> [WHAT THE TASK ASKS] A word-for-word copy of all entries is required, without images.

Segment Start: SOURCE DATA

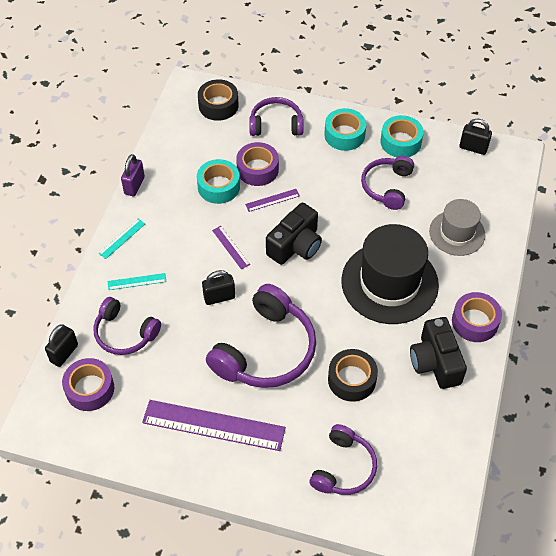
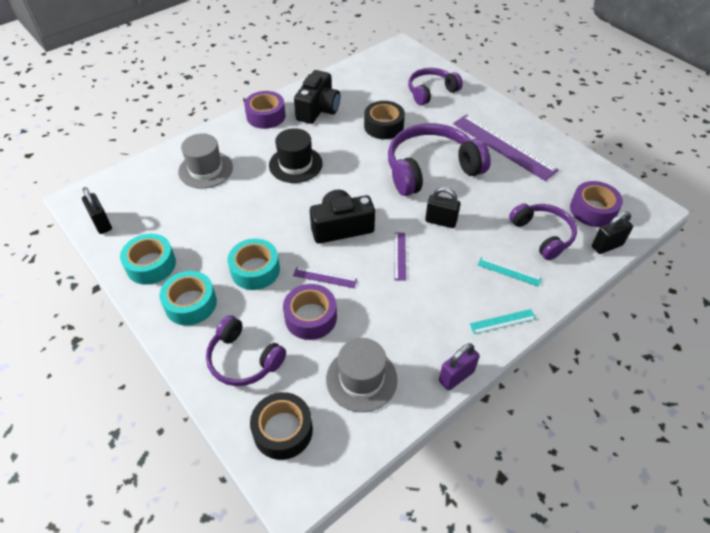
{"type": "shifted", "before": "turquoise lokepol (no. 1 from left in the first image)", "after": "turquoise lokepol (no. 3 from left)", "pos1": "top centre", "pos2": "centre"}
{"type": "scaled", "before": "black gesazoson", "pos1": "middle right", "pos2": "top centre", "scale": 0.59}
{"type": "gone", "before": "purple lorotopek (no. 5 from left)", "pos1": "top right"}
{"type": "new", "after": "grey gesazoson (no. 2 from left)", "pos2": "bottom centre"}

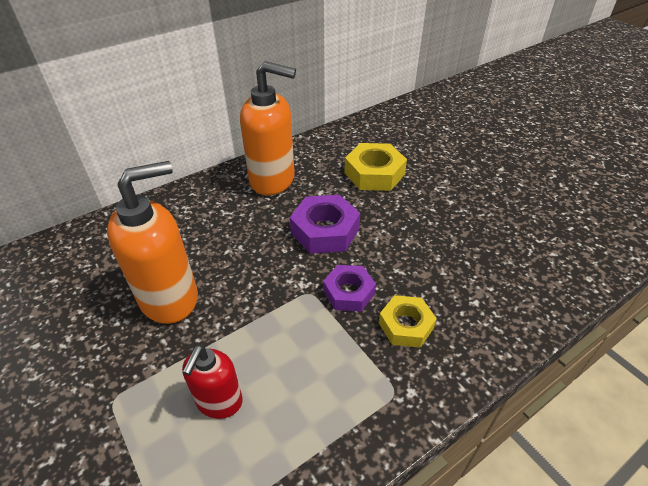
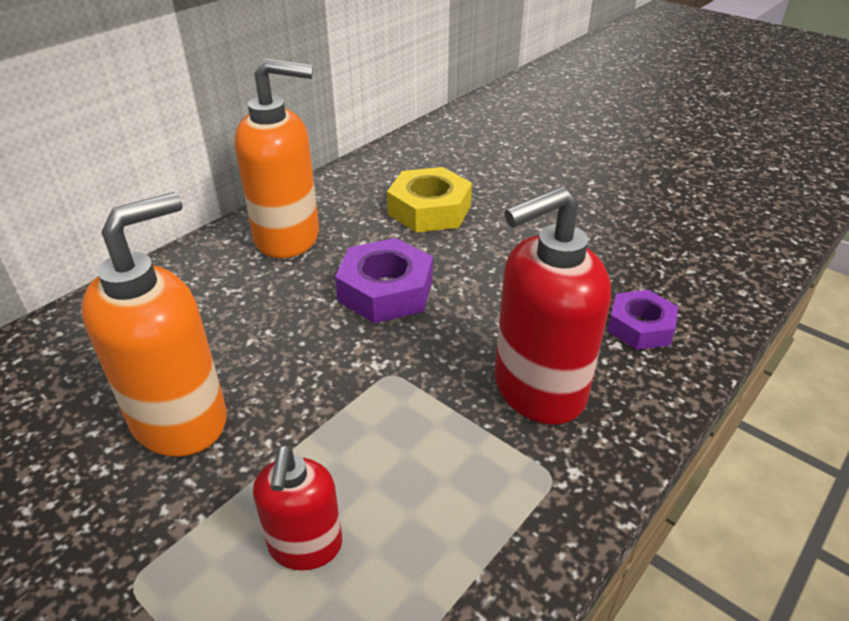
{"type": "shifted", "before": "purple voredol (no. 2 from left)", "pos1": "centre", "pos2": "middle right"}
{"type": "swapped", "before": "yellow voredol (no. 2 from left)", "after": "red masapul (no. 2 from left)", "pos1": "centre", "pos2": "centre"}

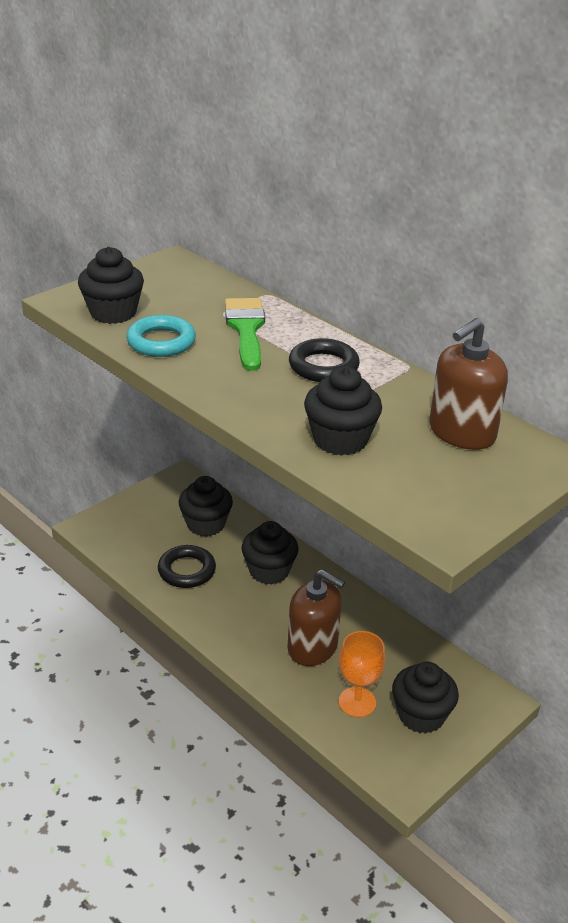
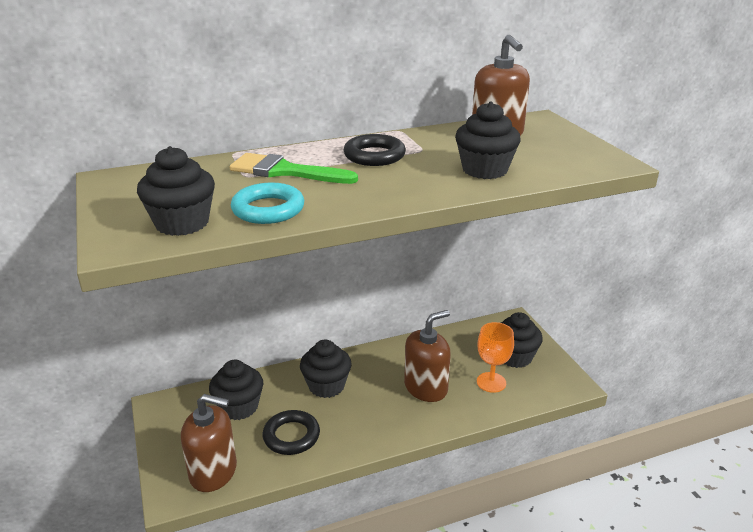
{"type": "new", "after": "brown masapul (no. 1 from left)", "pos2": "bottom left"}

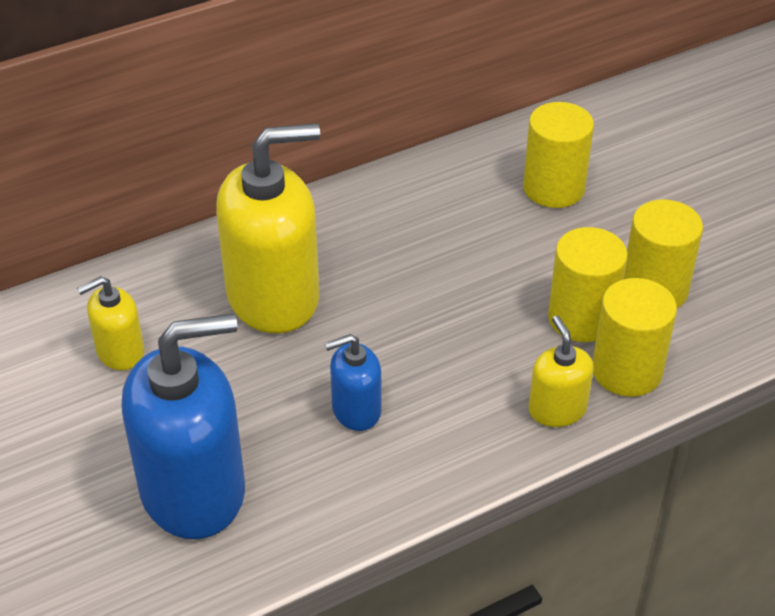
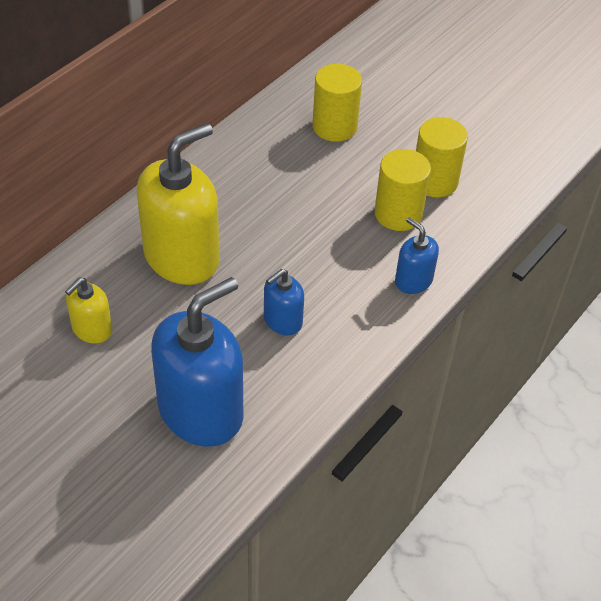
{"type": "repainted", "before": "yellow masapul (no. 3 from left)", "after": "blue masapul (no. 3 from left)", "pos1": "middle right", "pos2": "middle right"}
{"type": "gone", "before": "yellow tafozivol (no. 3 from left)", "pos1": "middle right"}

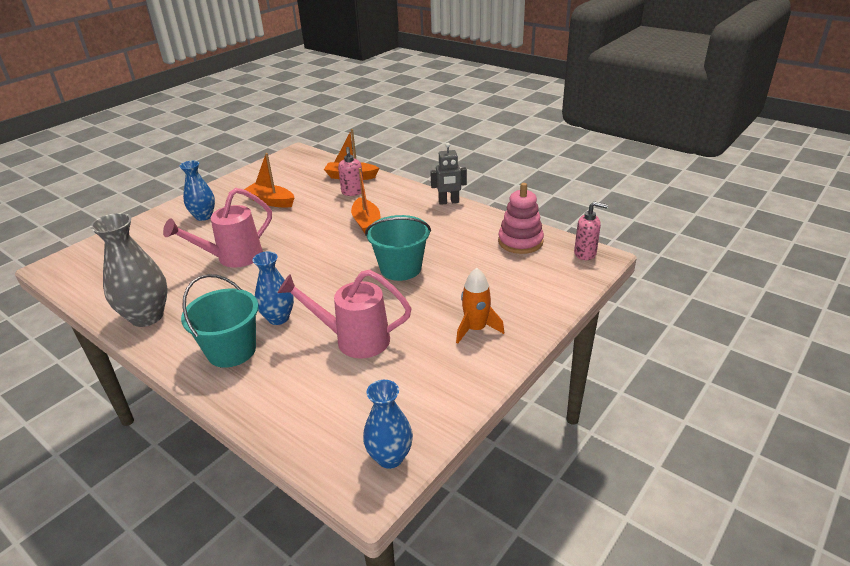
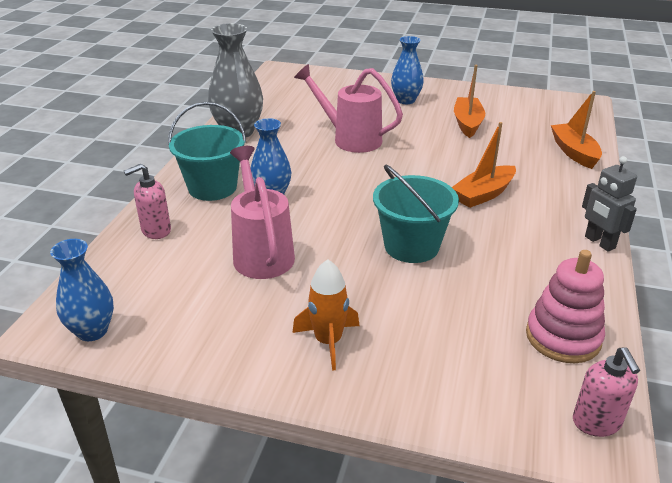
{"type": "shifted", "before": "pink masapul (no. 1 from left)", "pos1": "top centre", "pos2": "middle left"}

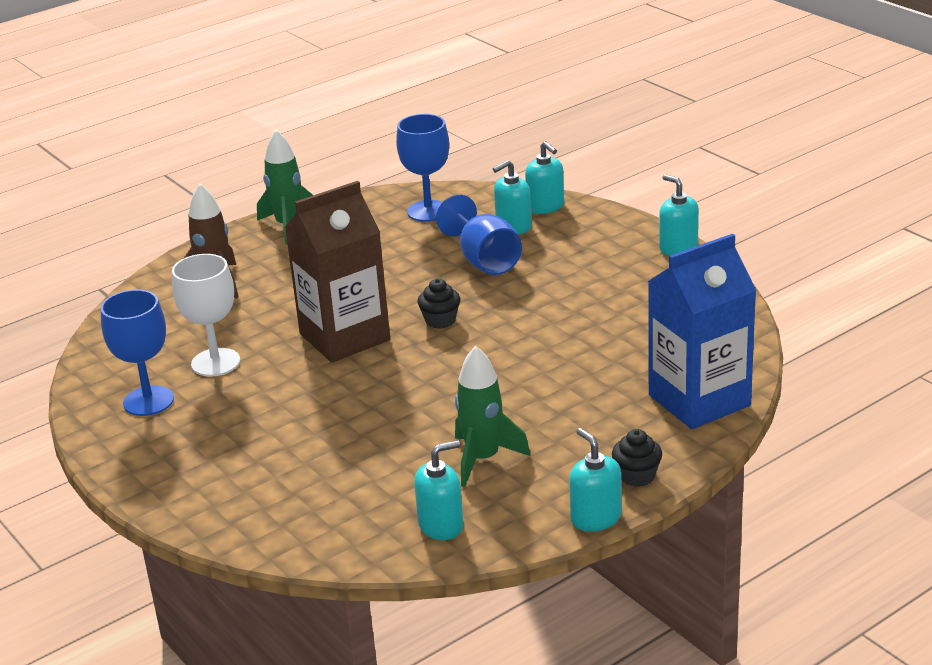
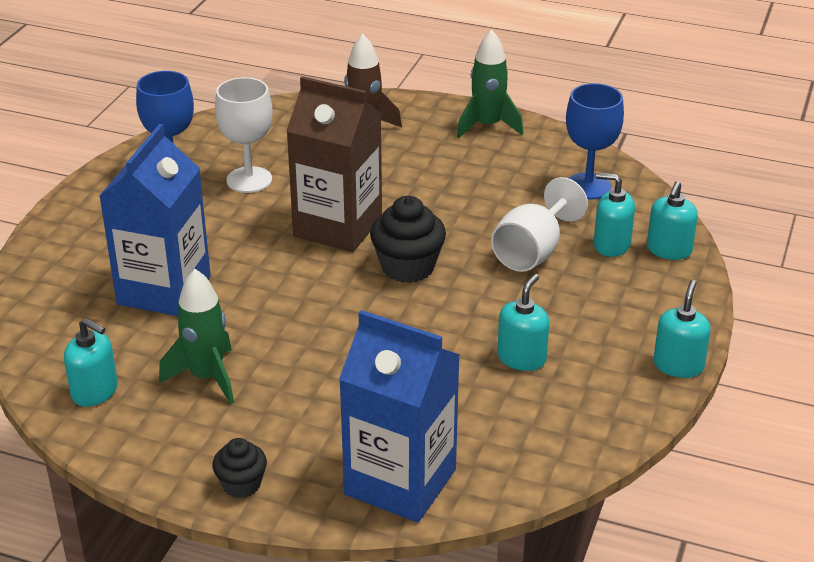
{"type": "scaled", "before": "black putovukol (no. 1 from left in the first image)", "pos1": "centre", "pos2": "centre", "scale": 1.68}
{"type": "repainted", "before": "blue nakogok (no. 3 from left)", "after": "white nakogok (no. 2 from left)", "pos1": "centre", "pos2": "centre"}
{"type": "shifted", "before": "turquoise masapul (no. 4 from left in the first image)", "after": "turquoise masapul (no. 2 from left)", "pos1": "bottom centre", "pos2": "centre"}
{"type": "new", "after": "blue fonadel (no. 1 from left)", "pos2": "middle left"}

Segment End: SOURCE DATA

> [FINISHED TASK]
{"type": "shifted", "before": "turquoise lokepol (no. 1 from left in the first image)", "after": "turquoise lokepol (no. 3 from left)", "pos1": "top centre", "pos2": "centre"}
{"type": "scaled", "before": "black gesazoson", "pos1": "middle right", "pos2": "top centre", "scale": 0.59}
{"type": "gone", "before": "purple lorotopek (no. 5 from left)", "pos1": "top right"}
{"type": "new", "after": "grey gesazoson (no. 2 from left)", "pos2": "bottom centre"}

{"type": "shifted", "before": "purple voredol (no. 2 from left)", "pos1": "centre", "pos2": "middle right"}
{"type": "swapped", "before": "yellow voredol (no. 2 from left)", "after": "red masapul (no. 2 from left)", "pos1": "centre", "pos2": "centre"}

{"type": "new", "after": "brown masapul (no. 1 from left)", "pos2": "bottom left"}

{"type": "repainted", "before": "yellow masapul (no. 3 from left)", "after": "blue masapul (no. 3 from left)", "pos1": "middle right", "pos2": "middle right"}
{"type": "gone", "before": "yellow tafozivol (no. 3 from left)", "pos1": "middle right"}

{"type": "shifted", "before": "pink masapul (no. 1 from left)", "pos1": "top centre", "pos2": "middle left"}

{"type": "scaled", "before": "black putovukol (no. 1 from left in the first image)", "pos1": "centre", "pos2": "centre", "scale": 1.68}
{"type": "repainted", "before": "blue nakogok (no. 3 from left)", "after": "white nakogok (no. 2 from left)", "pos1": "centre", "pos2": "centre"}
{"type": "shifted", "before": "turquoise masapul (no. 4 from left in the first image)", "after": "turquoise masapul (no. 2 from left)", "pos1": "bottom centre", "pos2": "centre"}
{"type": "new", "after": "blue fonadel (no. 1 from left)", "pos2": "middle left"}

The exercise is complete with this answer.